Задание – Выпишите из материала все строки, содержащие слово «kern». Регистр букв учитывается.

___ Исходные данные

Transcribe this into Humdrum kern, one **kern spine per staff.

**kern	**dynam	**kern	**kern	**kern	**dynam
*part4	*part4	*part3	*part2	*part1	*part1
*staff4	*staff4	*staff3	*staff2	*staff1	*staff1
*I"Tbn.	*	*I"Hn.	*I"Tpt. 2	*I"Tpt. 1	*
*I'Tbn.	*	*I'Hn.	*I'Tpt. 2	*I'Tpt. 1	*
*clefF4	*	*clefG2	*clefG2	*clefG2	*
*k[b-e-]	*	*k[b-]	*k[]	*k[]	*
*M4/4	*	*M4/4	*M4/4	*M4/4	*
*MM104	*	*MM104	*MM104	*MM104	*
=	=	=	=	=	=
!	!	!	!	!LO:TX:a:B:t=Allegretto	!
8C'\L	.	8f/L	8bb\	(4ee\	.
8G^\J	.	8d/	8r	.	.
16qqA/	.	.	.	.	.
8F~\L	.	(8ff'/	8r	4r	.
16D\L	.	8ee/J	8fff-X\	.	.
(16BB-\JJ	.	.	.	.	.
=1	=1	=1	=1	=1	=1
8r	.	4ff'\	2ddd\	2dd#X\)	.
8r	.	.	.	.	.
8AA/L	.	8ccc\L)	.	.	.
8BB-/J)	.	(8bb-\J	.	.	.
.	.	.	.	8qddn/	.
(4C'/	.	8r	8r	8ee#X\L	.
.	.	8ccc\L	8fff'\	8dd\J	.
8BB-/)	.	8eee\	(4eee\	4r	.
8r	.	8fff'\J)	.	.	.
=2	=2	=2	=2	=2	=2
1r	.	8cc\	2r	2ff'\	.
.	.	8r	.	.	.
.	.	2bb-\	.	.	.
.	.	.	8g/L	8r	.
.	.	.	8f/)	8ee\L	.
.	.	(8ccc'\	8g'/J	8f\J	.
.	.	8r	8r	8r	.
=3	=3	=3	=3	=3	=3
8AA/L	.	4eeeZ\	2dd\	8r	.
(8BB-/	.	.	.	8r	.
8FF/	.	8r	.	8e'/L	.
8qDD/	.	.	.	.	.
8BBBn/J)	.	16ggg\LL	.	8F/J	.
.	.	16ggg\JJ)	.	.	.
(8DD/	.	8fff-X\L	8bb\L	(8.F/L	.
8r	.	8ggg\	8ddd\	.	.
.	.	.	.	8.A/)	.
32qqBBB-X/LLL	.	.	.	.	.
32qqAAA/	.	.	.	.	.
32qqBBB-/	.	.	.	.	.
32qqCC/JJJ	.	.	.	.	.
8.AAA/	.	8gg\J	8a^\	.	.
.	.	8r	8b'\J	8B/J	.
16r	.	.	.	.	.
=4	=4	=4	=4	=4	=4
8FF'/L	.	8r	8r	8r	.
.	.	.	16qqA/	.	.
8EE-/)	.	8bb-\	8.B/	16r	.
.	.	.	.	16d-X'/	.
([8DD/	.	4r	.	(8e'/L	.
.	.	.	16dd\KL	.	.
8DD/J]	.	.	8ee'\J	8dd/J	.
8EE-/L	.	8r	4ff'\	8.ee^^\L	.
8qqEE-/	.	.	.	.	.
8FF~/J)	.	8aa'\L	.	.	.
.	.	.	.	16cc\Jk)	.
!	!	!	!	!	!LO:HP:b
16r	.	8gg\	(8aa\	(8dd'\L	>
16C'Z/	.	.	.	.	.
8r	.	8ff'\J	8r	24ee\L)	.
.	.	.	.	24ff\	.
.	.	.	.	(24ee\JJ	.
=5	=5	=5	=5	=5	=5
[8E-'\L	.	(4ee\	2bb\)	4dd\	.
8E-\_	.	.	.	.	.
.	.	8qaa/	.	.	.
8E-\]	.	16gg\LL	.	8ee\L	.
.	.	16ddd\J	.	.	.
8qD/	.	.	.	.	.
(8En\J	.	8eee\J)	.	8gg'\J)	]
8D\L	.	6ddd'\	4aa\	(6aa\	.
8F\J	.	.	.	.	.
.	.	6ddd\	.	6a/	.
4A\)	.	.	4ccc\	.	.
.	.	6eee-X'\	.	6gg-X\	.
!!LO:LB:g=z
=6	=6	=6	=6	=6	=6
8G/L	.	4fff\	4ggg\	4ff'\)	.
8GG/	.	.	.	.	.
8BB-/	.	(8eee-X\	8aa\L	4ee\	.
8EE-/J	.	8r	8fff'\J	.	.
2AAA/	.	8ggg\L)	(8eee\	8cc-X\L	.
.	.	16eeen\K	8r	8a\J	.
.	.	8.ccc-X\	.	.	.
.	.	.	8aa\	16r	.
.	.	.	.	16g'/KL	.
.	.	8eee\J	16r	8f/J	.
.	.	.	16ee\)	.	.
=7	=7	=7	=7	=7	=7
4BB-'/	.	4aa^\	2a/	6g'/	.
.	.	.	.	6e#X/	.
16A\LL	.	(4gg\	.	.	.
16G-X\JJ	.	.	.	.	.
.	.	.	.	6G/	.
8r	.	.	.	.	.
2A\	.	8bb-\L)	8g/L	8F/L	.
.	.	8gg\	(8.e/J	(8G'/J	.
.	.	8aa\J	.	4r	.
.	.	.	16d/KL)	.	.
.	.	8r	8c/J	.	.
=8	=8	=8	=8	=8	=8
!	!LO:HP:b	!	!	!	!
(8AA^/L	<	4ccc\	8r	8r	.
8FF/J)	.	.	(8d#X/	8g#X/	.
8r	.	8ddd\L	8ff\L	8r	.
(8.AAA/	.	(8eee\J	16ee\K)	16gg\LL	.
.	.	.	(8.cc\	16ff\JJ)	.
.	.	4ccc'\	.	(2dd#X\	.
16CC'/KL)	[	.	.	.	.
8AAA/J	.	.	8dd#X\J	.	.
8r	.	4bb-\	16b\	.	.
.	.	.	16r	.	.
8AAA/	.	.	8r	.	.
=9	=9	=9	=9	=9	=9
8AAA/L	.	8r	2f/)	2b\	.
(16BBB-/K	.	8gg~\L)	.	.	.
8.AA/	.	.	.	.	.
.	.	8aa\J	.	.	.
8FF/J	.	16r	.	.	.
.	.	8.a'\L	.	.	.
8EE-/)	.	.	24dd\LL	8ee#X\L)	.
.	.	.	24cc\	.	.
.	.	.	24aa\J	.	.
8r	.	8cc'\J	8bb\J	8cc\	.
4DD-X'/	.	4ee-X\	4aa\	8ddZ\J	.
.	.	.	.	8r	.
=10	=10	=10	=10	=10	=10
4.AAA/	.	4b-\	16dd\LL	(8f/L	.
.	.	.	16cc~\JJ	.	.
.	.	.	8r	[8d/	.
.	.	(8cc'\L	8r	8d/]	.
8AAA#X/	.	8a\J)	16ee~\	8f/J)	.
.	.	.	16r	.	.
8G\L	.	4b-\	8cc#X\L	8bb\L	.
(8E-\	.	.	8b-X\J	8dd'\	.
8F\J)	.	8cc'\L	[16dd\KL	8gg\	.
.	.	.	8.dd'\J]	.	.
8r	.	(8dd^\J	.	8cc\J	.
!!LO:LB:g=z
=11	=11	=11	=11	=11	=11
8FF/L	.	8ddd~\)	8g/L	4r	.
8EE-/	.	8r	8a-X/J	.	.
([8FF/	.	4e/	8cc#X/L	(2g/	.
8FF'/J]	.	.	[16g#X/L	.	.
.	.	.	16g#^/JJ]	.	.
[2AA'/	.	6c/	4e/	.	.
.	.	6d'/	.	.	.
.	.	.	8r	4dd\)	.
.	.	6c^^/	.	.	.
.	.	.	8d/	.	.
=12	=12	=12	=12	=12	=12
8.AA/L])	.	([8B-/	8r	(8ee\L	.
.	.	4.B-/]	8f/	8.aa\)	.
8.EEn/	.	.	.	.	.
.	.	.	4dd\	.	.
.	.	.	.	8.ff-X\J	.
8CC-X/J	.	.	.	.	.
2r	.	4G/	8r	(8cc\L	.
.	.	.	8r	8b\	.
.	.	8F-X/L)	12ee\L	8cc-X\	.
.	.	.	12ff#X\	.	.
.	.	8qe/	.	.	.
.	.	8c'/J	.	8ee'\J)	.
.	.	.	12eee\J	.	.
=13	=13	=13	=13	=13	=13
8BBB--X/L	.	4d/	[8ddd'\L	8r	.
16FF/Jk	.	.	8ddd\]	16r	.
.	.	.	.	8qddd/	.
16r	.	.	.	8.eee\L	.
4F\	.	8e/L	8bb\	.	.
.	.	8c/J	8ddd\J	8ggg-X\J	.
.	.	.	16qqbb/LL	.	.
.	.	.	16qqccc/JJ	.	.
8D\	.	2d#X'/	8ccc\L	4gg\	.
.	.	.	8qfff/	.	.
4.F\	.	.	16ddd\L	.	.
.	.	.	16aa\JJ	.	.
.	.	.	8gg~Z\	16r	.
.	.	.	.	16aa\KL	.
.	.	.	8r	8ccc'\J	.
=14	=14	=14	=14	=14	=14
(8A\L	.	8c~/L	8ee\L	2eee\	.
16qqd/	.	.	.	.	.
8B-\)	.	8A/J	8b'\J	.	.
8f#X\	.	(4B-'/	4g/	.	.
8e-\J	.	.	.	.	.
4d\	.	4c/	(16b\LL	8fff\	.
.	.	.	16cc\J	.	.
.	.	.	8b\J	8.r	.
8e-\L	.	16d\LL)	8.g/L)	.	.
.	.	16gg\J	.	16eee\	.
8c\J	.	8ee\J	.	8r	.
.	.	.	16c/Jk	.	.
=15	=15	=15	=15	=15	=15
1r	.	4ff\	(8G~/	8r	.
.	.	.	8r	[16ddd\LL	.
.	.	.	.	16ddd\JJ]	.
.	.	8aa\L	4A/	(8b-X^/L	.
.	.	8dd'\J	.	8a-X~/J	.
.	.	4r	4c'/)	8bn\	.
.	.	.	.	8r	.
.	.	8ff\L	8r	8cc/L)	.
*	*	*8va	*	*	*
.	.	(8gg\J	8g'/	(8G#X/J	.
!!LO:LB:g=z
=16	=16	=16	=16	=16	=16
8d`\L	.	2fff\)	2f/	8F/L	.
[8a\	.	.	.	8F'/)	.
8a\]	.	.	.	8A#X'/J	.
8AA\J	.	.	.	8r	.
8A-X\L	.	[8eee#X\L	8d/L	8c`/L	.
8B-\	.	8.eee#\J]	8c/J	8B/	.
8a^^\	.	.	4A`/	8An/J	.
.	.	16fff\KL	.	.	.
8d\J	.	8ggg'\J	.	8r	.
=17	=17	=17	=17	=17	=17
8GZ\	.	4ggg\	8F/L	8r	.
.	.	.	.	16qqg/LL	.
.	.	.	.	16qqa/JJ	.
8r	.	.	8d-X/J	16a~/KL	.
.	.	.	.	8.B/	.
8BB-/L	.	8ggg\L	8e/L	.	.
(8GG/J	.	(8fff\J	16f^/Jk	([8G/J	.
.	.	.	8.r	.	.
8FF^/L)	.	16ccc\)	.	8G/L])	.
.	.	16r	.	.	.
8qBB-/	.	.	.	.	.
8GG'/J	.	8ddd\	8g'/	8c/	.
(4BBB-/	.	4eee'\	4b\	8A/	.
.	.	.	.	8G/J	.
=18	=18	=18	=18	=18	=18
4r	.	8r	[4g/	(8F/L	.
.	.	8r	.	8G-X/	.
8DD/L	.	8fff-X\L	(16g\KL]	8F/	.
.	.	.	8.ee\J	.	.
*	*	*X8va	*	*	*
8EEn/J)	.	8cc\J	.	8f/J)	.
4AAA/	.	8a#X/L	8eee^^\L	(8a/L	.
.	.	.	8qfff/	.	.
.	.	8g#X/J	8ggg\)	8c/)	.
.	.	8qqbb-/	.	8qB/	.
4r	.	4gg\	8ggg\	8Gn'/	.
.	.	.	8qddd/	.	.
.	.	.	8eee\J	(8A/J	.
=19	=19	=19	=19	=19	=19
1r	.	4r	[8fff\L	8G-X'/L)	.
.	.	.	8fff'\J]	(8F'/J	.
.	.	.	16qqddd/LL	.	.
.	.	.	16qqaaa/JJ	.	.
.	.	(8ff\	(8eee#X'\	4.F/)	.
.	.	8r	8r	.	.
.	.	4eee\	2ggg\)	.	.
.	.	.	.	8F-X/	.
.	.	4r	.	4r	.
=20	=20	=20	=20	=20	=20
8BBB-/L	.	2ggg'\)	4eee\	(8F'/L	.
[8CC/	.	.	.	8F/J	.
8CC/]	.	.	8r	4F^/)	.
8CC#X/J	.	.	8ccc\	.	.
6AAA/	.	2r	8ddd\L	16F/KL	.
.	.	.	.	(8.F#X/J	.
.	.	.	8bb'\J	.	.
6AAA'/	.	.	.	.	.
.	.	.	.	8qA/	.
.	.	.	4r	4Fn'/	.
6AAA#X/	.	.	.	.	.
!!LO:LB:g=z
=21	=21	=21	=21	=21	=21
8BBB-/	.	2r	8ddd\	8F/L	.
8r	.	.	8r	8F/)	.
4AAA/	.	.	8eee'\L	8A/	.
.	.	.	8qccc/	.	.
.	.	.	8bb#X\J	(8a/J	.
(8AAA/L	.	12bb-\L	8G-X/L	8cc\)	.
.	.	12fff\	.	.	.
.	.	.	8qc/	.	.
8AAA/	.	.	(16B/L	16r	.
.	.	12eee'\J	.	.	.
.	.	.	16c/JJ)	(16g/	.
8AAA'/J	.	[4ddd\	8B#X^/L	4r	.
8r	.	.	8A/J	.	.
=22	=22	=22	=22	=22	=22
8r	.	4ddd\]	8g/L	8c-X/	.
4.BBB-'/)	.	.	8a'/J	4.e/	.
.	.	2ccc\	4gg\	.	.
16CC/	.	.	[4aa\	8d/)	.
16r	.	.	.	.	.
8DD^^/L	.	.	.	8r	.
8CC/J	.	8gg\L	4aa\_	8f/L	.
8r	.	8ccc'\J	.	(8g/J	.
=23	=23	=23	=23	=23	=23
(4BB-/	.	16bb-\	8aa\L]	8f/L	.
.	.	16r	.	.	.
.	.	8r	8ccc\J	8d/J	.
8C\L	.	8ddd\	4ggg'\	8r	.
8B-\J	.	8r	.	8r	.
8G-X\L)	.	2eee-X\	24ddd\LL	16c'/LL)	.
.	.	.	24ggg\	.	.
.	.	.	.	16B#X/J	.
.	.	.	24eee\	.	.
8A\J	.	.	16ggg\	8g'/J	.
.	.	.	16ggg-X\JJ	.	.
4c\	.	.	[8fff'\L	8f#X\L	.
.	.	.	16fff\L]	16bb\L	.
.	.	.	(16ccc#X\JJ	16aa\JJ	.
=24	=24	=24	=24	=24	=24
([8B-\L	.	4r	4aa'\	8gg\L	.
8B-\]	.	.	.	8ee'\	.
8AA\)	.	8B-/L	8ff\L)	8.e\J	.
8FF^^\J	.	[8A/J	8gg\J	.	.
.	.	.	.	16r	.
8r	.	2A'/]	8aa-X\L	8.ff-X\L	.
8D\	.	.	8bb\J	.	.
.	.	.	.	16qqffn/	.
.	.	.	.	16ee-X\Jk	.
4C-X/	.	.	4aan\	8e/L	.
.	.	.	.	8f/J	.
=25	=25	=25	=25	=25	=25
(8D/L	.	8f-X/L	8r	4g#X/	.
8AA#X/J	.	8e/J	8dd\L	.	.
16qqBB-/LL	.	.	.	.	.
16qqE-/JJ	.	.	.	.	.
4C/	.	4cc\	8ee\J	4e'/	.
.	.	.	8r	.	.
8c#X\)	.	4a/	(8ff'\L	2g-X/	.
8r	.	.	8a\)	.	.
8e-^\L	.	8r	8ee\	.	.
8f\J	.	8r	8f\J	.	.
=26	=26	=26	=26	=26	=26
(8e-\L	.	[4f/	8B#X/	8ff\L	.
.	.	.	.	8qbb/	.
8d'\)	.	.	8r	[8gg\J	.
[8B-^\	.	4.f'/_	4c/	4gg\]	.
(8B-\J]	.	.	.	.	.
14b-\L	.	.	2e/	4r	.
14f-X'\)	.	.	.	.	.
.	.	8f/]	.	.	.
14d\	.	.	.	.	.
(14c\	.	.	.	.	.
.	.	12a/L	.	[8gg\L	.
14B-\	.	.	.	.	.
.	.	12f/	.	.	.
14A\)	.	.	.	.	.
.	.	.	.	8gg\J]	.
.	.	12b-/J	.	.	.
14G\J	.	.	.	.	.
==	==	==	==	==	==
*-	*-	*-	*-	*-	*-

______

Решение задания –
Transcribe this into Humdrum kern, one **kern spine per staff.
**kern	**dynam	**kern	**kern	**kern	**dynam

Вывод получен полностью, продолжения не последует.